Provided data:
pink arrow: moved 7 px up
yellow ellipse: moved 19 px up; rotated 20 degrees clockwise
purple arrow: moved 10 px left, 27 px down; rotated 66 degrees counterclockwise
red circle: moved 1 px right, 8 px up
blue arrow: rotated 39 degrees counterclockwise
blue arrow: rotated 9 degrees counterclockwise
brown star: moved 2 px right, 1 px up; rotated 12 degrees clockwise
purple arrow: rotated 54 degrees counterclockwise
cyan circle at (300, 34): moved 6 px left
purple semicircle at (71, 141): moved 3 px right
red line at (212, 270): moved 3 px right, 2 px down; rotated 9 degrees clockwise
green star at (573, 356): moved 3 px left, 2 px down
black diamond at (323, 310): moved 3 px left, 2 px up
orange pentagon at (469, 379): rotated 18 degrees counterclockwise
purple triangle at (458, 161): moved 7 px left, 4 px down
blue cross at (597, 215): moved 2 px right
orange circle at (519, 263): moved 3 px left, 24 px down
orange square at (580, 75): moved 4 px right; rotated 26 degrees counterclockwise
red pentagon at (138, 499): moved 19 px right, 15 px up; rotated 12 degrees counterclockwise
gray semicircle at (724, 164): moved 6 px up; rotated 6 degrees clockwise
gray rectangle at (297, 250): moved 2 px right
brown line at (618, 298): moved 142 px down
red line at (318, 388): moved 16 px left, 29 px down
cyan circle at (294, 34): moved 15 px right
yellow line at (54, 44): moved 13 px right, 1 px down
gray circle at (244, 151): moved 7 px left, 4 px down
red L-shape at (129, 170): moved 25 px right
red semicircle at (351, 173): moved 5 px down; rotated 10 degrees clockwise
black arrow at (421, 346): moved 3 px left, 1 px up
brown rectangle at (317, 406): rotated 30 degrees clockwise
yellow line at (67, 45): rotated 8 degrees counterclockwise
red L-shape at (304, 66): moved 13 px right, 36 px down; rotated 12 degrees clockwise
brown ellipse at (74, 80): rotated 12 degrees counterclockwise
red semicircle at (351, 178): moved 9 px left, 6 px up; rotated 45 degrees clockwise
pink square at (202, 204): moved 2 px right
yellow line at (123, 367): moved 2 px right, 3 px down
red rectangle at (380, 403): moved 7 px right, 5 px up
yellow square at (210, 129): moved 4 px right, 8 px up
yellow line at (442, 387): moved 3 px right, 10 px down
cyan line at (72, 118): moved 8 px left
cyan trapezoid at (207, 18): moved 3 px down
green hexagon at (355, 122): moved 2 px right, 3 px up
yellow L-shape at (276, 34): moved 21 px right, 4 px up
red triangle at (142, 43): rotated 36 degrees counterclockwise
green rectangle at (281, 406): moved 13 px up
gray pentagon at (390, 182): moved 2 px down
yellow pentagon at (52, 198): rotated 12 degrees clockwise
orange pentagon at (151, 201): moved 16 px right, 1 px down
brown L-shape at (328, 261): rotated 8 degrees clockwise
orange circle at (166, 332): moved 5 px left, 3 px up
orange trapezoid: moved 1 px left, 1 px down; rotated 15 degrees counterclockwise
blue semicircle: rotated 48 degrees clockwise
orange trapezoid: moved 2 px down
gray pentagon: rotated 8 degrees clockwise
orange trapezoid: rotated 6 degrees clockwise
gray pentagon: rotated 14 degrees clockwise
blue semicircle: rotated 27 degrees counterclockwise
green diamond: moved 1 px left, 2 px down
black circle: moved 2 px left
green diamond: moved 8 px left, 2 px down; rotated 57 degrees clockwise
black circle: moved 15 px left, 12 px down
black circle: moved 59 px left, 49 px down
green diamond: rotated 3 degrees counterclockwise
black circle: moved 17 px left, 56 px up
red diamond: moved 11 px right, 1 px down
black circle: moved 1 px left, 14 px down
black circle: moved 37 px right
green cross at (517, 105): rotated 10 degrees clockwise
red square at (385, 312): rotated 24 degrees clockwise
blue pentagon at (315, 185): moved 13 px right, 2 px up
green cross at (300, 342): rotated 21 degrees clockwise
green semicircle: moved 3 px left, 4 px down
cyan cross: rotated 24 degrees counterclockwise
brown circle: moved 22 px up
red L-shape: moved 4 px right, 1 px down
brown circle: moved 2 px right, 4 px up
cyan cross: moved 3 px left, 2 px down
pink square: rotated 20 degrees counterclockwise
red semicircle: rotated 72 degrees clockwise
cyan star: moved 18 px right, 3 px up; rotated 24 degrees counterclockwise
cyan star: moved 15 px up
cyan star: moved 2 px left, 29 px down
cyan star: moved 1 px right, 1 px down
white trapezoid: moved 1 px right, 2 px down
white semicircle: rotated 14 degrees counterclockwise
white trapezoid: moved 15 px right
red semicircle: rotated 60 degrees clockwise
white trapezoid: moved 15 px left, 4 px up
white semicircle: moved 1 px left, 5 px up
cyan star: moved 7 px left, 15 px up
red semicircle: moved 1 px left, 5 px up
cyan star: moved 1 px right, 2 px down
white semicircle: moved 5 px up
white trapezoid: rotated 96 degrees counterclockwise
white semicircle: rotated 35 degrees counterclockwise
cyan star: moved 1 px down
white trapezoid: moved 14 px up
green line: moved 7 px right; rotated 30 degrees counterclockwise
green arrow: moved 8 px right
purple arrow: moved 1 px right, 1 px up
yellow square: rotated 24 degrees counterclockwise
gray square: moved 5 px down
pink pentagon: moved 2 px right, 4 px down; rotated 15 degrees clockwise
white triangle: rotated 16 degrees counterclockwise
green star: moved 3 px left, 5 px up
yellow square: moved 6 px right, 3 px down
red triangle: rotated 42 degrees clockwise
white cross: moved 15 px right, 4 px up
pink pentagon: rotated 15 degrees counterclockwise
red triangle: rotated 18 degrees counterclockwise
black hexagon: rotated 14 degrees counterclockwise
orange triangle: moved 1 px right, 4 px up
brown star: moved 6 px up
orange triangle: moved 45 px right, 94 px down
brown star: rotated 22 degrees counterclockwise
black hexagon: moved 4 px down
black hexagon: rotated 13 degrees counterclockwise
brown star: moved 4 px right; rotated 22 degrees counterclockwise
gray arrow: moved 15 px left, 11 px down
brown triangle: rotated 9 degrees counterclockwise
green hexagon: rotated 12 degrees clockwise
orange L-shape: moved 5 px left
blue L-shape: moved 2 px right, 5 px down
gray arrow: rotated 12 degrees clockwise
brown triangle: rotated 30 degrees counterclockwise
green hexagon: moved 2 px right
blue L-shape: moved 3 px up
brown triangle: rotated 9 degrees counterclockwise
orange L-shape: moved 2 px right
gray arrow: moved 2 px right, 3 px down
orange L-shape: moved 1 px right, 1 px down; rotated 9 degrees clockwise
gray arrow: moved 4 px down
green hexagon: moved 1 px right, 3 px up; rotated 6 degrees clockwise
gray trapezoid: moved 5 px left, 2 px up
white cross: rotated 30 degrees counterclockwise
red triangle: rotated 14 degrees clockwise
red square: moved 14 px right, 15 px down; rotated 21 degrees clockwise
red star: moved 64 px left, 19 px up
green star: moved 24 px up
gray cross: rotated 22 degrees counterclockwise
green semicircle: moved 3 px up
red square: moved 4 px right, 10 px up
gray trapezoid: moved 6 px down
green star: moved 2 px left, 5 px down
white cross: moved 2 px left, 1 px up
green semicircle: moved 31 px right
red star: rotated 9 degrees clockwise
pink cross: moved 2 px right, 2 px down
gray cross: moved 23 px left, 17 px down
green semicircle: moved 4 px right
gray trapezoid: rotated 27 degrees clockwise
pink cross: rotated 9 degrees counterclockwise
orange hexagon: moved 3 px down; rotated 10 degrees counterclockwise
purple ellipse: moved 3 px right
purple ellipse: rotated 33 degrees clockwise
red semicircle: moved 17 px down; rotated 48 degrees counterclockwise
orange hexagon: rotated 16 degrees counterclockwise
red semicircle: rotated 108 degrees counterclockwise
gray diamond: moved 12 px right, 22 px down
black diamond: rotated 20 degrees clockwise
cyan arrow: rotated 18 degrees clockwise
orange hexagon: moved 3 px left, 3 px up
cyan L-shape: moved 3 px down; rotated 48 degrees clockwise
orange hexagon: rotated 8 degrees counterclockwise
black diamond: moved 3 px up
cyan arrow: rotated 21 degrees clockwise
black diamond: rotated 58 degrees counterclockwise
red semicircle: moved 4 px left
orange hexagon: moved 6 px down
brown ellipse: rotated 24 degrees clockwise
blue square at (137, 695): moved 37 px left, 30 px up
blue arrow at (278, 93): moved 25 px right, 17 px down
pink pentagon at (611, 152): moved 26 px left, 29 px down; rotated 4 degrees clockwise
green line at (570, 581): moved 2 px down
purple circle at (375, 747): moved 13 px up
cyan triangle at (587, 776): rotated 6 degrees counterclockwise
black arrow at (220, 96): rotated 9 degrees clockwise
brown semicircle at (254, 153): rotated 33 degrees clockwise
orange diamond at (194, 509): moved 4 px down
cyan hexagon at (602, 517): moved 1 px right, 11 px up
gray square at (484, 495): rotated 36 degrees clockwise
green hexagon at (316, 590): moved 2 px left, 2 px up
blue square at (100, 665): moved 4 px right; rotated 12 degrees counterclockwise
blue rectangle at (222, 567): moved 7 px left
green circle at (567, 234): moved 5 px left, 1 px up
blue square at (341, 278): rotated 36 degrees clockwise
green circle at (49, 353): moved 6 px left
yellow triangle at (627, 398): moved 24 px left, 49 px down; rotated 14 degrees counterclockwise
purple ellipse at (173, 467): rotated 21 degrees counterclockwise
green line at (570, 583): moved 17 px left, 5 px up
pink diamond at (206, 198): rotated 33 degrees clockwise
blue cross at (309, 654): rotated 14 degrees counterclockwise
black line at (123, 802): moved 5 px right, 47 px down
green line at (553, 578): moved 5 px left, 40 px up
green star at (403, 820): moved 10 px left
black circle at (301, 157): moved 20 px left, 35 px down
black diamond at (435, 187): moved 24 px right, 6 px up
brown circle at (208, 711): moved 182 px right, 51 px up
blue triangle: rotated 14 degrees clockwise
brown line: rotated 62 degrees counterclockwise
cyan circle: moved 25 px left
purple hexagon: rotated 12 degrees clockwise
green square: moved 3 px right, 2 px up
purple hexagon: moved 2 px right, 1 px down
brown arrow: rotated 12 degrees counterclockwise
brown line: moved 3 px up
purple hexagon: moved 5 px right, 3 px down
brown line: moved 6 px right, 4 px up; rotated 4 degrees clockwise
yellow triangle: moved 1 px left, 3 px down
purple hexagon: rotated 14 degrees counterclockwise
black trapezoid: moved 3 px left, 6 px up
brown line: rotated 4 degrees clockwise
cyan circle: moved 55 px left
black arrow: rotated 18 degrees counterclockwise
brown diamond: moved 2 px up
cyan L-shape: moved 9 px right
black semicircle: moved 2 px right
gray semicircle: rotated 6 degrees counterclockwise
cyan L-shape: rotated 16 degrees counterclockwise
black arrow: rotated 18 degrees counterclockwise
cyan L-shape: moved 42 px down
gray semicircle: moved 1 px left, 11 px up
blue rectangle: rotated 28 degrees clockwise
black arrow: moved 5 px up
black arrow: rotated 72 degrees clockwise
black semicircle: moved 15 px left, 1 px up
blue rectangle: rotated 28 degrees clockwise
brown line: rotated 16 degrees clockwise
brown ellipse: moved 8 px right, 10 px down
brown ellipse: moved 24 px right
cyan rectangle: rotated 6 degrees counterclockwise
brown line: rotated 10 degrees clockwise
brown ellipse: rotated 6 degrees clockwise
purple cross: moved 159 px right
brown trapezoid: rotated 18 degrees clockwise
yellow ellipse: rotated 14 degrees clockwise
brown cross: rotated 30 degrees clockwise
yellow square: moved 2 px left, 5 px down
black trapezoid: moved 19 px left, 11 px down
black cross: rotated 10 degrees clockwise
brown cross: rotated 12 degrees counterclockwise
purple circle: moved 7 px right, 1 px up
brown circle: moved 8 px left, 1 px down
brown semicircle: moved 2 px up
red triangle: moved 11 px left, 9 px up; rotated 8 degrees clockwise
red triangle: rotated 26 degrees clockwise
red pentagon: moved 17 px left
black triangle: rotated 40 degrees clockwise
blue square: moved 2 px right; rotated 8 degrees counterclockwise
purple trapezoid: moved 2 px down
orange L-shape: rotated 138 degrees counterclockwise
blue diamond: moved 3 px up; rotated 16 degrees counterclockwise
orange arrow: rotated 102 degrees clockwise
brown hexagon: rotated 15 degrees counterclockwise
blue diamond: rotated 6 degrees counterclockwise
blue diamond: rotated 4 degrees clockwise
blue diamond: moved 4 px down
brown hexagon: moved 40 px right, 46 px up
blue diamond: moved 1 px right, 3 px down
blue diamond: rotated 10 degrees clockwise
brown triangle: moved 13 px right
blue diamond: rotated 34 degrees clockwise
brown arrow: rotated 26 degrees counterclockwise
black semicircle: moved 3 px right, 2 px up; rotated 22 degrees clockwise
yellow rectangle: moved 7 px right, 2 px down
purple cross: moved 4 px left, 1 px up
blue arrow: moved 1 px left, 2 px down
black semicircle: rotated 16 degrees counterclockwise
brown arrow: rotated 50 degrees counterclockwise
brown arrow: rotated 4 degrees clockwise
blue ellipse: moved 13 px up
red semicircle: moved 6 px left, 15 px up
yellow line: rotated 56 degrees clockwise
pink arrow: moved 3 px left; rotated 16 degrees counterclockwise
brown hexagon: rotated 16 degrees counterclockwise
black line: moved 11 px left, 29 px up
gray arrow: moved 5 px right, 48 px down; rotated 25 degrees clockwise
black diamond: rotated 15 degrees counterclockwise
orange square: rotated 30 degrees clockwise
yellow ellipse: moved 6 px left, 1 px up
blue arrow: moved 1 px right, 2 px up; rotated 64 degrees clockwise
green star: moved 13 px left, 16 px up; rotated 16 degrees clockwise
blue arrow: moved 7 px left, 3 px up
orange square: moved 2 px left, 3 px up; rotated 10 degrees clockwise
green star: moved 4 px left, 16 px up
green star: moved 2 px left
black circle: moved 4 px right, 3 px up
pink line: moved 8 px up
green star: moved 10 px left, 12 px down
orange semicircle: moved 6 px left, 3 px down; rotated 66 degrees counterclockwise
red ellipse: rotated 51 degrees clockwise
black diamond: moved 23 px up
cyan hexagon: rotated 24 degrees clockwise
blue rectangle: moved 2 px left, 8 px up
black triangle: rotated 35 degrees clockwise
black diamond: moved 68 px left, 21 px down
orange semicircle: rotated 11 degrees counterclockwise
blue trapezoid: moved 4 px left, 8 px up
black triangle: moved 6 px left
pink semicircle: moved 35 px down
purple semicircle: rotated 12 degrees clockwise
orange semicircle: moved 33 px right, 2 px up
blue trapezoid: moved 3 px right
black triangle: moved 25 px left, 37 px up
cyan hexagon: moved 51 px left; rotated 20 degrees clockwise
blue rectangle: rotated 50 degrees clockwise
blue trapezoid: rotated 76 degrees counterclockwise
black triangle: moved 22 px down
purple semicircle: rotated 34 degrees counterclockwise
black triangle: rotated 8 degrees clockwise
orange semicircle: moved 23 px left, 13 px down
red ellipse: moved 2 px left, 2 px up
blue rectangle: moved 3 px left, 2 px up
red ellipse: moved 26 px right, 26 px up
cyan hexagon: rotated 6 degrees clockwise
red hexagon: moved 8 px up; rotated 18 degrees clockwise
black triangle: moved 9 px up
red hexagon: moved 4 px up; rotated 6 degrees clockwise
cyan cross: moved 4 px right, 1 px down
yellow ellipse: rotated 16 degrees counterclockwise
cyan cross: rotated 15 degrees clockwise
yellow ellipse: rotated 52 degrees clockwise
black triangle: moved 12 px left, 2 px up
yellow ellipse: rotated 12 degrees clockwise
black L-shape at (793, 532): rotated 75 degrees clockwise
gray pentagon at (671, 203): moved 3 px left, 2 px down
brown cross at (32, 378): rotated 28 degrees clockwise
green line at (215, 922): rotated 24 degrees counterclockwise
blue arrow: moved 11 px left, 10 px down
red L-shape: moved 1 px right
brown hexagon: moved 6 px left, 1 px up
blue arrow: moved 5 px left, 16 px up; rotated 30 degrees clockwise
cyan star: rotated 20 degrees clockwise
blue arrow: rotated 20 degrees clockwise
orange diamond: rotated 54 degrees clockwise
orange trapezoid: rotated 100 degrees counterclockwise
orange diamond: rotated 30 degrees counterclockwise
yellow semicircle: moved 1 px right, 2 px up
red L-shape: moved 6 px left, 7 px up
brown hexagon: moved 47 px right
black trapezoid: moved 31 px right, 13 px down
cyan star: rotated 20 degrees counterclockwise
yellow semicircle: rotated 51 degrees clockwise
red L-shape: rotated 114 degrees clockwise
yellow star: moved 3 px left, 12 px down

Task requirements: Rewrite the lines from the first one through the one containing "blue arrow: rotated 9", both included, swapping each "arrow" for "pointer" and leaving everything else unchanged.

Finished answer:
pink pointer: moved 7 px up
yellow ellipse: moved 19 px up; rotated 20 degrees clockwise
purple pointer: moved 10 px left, 27 px down; rotated 66 degrees counterclockwise
red circle: moved 1 px right, 8 px up
blue pointer: rotated 39 degrees counterclockwise
blue pointer: rotated 9 degrees counterclockwise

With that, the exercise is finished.